Spatial object tracking data
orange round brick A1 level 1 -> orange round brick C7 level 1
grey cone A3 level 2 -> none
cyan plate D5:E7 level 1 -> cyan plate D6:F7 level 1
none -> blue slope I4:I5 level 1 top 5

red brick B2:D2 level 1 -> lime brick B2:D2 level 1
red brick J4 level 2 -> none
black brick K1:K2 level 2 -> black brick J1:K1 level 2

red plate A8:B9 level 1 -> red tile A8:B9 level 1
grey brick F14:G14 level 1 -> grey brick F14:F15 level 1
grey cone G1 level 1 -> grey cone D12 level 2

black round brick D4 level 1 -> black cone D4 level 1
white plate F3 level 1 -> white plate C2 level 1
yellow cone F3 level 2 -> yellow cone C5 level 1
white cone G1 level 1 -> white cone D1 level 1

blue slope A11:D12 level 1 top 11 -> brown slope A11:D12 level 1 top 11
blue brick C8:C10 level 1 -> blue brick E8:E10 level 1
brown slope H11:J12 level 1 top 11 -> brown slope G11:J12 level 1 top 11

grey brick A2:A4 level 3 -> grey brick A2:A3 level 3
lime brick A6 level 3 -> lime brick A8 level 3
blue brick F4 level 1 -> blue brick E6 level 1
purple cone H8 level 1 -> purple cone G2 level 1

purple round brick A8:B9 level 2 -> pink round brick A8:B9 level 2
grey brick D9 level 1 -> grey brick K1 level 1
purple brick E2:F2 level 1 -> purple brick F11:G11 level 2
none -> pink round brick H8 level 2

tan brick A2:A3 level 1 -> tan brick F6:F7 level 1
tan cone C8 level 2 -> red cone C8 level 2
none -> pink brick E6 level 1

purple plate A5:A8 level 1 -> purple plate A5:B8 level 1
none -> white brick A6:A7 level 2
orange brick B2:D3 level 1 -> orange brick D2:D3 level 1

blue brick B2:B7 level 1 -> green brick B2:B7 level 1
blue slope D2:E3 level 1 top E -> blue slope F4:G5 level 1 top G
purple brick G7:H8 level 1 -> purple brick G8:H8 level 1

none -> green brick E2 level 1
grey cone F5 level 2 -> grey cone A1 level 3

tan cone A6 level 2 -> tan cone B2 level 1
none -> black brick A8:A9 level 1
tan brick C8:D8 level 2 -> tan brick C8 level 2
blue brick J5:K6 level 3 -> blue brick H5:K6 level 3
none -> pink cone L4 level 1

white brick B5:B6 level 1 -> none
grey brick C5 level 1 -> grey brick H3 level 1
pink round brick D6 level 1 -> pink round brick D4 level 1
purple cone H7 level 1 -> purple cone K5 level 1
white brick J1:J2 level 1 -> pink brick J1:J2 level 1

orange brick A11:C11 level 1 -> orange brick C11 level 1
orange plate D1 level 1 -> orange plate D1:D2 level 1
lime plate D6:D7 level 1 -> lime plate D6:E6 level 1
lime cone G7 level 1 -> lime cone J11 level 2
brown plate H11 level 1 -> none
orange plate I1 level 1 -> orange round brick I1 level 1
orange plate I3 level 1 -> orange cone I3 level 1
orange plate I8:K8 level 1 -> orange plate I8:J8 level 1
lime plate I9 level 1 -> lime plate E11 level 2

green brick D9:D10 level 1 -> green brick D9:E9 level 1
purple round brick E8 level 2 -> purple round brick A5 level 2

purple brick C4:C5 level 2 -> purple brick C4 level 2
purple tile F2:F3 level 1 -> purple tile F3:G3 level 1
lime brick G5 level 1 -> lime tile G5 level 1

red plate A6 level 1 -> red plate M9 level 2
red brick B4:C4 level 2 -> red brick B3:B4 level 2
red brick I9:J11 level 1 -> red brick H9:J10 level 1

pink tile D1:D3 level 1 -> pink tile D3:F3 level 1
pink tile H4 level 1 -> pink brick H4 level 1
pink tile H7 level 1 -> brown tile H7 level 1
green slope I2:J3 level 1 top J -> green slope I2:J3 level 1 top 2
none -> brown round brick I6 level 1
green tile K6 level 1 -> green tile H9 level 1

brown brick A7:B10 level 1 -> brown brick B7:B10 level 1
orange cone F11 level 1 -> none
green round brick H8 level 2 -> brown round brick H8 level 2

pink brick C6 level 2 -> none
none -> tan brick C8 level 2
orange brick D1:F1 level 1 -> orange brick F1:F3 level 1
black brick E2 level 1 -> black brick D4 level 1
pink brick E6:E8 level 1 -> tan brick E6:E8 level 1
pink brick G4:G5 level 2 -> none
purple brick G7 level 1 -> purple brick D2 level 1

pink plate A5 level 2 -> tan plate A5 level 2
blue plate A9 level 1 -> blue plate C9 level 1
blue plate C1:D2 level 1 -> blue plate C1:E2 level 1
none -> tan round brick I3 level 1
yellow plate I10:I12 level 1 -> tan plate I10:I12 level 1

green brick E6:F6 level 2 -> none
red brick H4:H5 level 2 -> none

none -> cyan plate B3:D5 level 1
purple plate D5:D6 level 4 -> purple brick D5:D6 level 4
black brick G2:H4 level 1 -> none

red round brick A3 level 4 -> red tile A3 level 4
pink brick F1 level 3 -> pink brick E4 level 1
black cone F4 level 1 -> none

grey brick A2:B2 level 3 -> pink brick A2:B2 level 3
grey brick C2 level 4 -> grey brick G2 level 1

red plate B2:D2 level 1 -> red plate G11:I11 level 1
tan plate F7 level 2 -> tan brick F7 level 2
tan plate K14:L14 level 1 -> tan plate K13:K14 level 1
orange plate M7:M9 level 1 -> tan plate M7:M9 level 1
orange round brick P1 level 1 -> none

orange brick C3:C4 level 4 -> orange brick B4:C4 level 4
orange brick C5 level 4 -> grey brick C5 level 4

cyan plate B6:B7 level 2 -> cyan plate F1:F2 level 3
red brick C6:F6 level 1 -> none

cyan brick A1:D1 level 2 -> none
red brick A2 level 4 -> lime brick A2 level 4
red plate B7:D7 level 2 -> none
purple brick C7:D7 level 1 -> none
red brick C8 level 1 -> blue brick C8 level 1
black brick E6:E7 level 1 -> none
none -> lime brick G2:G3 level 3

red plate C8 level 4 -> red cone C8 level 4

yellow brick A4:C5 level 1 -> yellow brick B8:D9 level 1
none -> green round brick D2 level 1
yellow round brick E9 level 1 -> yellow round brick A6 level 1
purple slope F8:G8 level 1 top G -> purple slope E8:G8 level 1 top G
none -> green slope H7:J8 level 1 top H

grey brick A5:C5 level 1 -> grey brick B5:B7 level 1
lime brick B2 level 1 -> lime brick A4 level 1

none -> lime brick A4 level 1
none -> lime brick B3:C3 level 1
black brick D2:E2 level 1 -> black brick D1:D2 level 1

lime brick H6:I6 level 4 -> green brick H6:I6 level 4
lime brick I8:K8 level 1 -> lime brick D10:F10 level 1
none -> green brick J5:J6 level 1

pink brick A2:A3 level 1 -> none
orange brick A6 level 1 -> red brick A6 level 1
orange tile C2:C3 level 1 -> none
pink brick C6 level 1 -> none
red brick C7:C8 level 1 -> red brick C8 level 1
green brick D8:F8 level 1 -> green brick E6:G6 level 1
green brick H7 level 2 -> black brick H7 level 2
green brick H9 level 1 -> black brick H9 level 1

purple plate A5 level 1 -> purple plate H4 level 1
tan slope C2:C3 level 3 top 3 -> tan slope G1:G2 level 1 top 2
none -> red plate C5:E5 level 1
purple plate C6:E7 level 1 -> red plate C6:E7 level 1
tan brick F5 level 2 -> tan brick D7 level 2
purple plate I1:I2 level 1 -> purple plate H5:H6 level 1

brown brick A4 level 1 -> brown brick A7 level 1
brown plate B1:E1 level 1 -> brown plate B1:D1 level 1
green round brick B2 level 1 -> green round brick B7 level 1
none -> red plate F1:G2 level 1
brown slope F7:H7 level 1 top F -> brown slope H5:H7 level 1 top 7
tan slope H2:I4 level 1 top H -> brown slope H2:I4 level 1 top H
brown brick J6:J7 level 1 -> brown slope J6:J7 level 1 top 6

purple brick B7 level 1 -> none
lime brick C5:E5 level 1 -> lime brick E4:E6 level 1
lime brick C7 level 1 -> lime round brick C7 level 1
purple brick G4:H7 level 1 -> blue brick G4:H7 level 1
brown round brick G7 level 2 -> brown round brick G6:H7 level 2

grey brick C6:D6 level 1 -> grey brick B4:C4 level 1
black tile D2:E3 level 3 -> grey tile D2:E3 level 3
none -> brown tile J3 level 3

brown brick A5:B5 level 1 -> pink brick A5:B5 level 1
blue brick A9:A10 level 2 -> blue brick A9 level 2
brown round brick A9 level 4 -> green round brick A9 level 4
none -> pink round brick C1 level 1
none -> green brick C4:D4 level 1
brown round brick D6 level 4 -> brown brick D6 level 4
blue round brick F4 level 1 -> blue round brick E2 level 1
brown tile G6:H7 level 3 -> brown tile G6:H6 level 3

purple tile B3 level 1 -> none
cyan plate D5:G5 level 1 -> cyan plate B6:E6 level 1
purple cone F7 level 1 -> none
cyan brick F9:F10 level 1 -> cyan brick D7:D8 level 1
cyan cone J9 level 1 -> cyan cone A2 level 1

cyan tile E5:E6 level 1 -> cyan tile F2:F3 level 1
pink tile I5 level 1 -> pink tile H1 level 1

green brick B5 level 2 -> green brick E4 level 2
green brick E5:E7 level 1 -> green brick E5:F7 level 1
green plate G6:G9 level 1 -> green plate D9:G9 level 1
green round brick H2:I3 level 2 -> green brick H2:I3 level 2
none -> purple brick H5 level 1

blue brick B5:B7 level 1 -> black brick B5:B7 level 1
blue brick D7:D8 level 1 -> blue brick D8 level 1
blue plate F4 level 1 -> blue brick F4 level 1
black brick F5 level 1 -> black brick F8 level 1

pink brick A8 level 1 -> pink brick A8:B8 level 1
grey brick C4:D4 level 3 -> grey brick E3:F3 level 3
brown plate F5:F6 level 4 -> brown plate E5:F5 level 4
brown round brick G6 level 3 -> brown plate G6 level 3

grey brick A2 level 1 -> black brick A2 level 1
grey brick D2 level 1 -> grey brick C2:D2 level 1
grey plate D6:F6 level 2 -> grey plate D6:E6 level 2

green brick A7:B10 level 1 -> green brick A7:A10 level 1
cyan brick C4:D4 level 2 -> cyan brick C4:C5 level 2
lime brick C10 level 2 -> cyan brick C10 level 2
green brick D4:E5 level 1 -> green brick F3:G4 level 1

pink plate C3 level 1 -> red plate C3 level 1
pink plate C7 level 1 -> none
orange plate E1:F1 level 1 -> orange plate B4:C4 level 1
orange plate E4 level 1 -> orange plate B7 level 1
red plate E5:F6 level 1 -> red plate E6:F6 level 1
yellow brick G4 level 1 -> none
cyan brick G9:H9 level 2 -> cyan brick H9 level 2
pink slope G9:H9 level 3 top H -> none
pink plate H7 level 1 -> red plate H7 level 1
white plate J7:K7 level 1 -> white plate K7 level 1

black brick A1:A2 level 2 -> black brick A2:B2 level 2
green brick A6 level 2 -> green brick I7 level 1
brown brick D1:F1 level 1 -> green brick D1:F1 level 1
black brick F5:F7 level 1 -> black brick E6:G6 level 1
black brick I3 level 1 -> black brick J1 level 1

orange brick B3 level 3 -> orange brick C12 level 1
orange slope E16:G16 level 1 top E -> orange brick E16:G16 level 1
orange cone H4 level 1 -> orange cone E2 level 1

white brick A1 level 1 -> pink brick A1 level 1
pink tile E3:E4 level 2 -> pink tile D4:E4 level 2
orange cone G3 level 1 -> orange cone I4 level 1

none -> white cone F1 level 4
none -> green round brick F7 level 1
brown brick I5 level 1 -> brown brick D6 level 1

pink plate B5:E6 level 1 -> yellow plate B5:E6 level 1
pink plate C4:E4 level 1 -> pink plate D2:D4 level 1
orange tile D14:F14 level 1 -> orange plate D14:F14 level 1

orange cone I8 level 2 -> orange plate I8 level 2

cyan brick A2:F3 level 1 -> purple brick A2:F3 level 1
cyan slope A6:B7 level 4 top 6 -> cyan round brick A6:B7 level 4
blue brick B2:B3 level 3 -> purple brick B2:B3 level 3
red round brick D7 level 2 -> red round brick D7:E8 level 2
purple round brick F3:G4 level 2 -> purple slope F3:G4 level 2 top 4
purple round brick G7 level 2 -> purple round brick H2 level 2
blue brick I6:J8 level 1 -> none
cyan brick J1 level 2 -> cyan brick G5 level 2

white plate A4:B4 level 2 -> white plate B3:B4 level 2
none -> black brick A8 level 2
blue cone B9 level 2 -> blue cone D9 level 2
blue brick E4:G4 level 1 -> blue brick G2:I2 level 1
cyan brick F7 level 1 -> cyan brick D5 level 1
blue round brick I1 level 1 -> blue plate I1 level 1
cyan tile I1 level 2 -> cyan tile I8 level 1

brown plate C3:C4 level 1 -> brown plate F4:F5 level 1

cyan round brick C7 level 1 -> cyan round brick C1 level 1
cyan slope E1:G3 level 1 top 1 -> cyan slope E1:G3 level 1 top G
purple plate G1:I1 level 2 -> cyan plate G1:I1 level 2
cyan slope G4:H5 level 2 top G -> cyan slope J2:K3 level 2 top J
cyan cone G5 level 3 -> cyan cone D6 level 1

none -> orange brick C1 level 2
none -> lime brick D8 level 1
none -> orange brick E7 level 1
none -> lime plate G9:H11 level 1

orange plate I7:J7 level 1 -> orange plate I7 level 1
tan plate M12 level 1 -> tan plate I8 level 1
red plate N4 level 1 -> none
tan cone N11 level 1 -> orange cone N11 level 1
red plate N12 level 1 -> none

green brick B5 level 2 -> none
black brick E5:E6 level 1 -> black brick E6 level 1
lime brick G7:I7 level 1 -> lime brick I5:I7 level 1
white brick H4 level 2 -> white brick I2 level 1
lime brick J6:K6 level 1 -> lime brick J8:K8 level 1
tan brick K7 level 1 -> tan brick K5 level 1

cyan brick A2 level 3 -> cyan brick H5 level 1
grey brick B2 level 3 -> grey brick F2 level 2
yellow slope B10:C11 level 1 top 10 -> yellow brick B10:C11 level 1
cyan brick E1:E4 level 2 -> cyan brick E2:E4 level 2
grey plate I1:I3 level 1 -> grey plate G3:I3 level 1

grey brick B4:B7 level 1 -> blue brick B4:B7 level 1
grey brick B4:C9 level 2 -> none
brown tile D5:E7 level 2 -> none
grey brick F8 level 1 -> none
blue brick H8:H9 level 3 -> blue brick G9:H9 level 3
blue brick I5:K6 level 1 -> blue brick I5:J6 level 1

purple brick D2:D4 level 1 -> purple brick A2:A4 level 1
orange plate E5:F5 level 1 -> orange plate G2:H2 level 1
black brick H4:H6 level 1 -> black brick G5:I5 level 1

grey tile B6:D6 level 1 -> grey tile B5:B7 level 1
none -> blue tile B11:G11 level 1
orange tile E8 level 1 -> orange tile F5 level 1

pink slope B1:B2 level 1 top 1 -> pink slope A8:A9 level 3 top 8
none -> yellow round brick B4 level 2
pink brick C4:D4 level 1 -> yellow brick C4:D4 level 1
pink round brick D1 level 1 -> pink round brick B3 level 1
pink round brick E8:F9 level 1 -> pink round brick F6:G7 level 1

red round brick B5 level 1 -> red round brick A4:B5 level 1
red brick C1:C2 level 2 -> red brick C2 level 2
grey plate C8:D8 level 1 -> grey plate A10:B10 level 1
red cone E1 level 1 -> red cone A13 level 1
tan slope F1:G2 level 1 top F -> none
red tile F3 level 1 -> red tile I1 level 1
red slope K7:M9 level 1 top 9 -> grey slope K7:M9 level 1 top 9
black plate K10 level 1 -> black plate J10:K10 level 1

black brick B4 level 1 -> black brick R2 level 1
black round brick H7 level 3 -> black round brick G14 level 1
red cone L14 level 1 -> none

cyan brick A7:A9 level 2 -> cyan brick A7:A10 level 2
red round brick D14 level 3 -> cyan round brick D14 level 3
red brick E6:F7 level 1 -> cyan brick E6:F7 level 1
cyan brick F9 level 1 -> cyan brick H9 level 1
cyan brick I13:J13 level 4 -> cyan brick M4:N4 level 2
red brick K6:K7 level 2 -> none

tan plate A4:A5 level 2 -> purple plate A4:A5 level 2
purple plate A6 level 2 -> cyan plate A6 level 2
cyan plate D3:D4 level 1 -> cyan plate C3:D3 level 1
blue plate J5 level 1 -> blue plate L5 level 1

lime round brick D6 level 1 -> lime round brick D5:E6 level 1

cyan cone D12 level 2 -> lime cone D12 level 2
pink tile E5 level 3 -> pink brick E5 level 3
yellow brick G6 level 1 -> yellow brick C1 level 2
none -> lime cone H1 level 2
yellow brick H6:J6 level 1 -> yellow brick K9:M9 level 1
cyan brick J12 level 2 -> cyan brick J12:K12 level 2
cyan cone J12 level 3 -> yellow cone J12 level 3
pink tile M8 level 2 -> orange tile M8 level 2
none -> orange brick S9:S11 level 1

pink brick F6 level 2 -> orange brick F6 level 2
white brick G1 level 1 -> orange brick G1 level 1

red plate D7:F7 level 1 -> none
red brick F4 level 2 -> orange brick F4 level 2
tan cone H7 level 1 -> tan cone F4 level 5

EXERCISE AIM
Look through the entries above and quote exactly the lines from the line with "orange brick D1:F1" to the line with "grey brick C2 level", counting both of those lines.

SOLUTION FOR THIS EXERCISE
orange brick D1:F1 level 1 -> orange brick F1:F3 level 1
black brick E2 level 1 -> black brick D4 level 1
pink brick E6:E8 level 1 -> tan brick E6:E8 level 1
pink brick G4:G5 level 2 -> none
purple brick G7 level 1 -> purple brick D2 level 1

pink plate A5 level 2 -> tan plate A5 level 2
blue plate A9 level 1 -> blue plate C9 level 1
blue plate C1:D2 level 1 -> blue plate C1:E2 level 1
none -> tan round brick I3 level 1
yellow plate I10:I12 level 1 -> tan plate I10:I12 level 1

green brick E6:F6 level 2 -> none
red brick H4:H5 level 2 -> none

none -> cyan plate B3:D5 level 1
purple plate D5:D6 level 4 -> purple brick D5:D6 level 4
black brick G2:H4 level 1 -> none

red round brick A3 level 4 -> red tile A3 level 4
pink brick F1 level 3 -> pink brick E4 level 1
black cone F4 level 1 -> none

grey brick A2:B2 level 3 -> pink brick A2:B2 level 3
grey brick C2 level 4 -> grey brick G2 level 1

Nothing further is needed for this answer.